Object correspondence data:
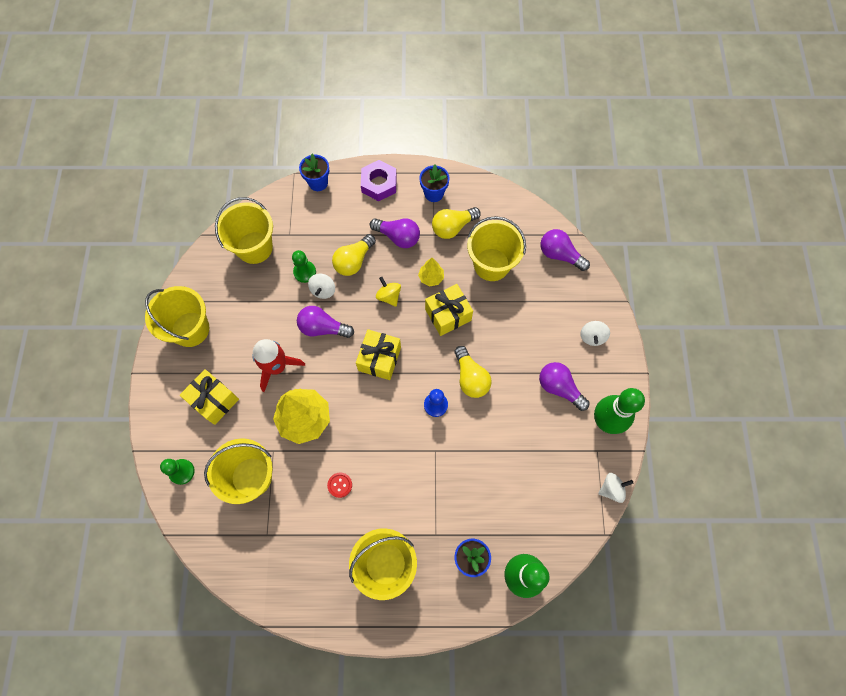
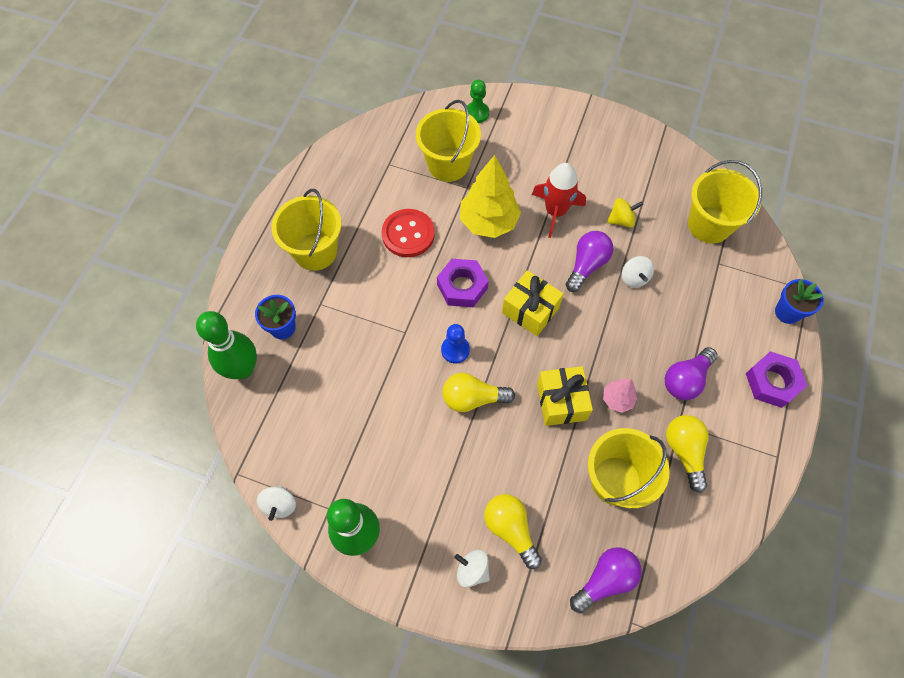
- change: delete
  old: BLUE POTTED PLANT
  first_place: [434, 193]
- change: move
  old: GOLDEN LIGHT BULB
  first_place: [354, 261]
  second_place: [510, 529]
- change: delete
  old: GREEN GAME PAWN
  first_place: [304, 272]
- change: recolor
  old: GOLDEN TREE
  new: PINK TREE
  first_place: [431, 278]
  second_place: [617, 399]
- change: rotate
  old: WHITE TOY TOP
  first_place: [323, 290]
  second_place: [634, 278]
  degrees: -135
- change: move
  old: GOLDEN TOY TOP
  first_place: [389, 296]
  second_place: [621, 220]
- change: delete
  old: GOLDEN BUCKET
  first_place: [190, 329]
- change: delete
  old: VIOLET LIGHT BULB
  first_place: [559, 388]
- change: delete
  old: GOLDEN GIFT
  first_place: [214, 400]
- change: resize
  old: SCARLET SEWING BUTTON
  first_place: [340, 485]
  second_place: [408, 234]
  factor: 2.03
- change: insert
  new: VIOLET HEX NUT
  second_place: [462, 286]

--

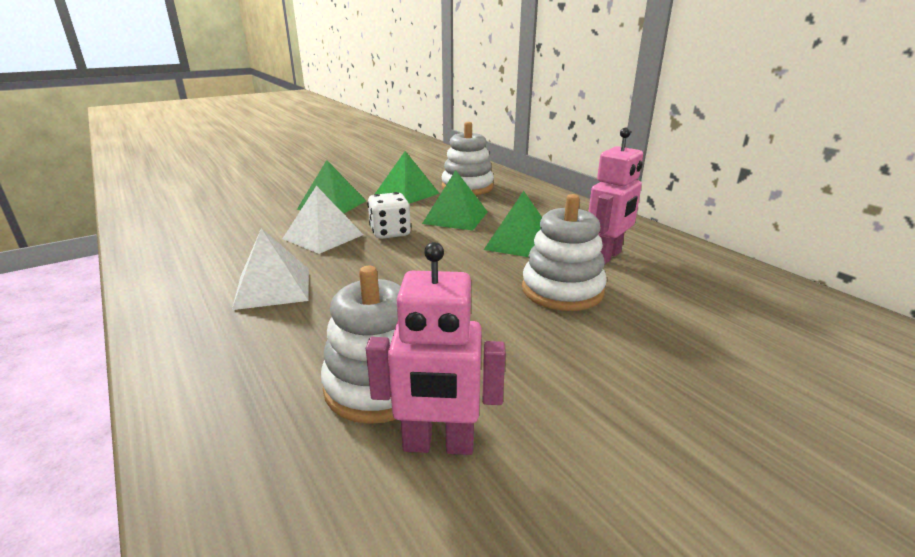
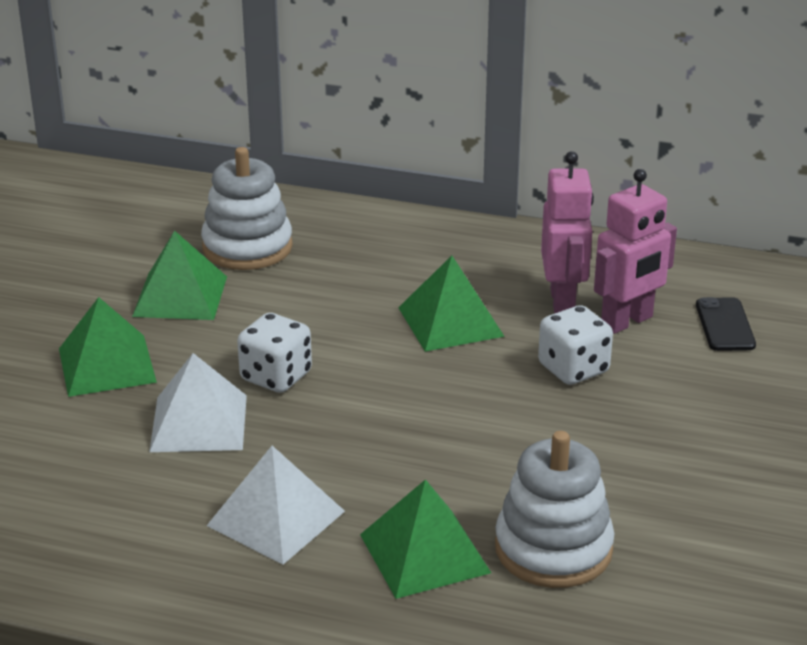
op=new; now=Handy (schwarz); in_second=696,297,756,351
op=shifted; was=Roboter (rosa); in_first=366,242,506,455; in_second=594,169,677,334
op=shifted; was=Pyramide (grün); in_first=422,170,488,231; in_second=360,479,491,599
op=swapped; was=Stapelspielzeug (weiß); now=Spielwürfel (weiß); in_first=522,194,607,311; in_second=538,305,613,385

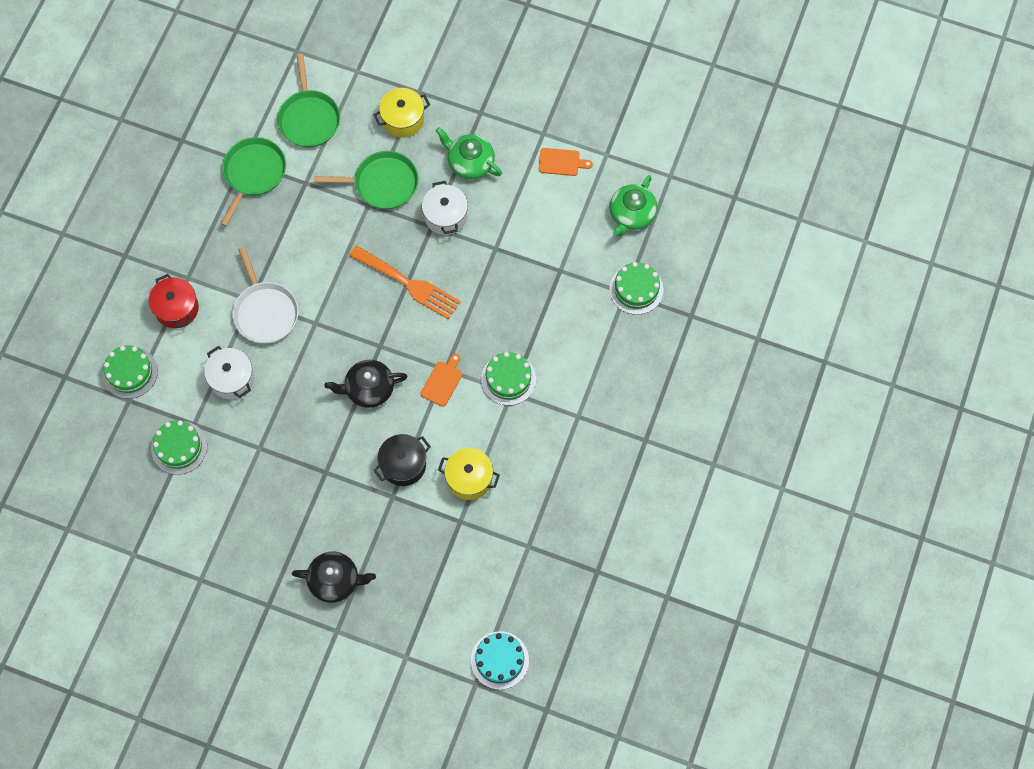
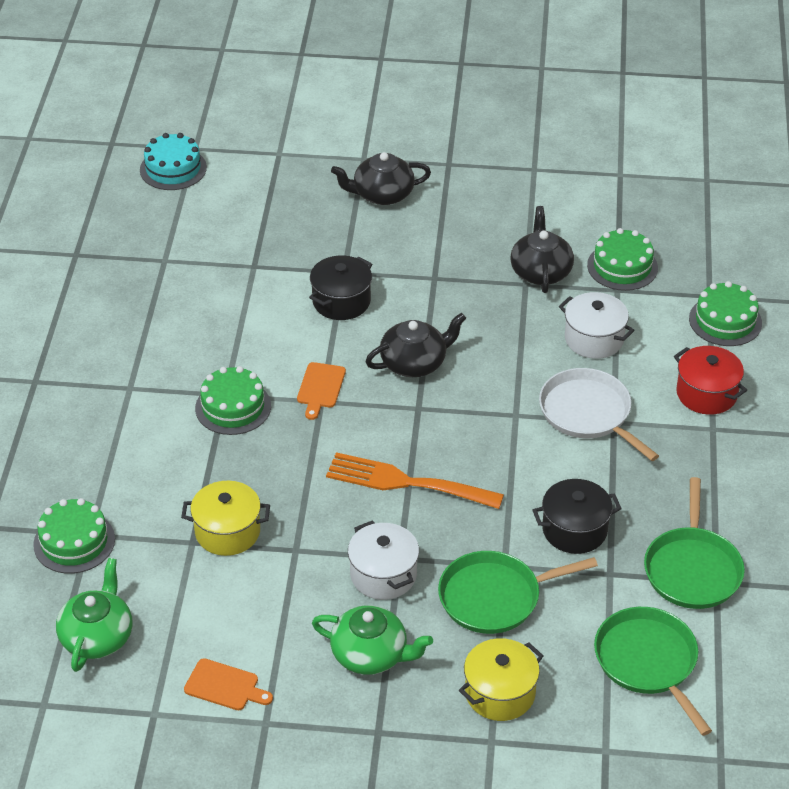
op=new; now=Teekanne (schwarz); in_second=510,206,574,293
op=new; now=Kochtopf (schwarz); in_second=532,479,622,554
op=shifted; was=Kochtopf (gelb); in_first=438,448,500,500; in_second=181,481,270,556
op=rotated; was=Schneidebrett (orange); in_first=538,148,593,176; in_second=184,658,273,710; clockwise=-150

TASK -> Please transcribe only the lines in the records above running from the line that has "op=new; now=Handy (schwarz);" through the line that has "op=shifted; was=Pyramide (grün);", both included, exactly as they appear.

TASK RESPONSE ->
op=new; now=Handy (schwarz); in_second=696,297,756,351
op=shifted; was=Roboter (rosa); in_first=366,242,506,455; in_second=594,169,677,334
op=shifted; was=Pyramide (grün); in_first=422,170,488,231; in_second=360,479,491,599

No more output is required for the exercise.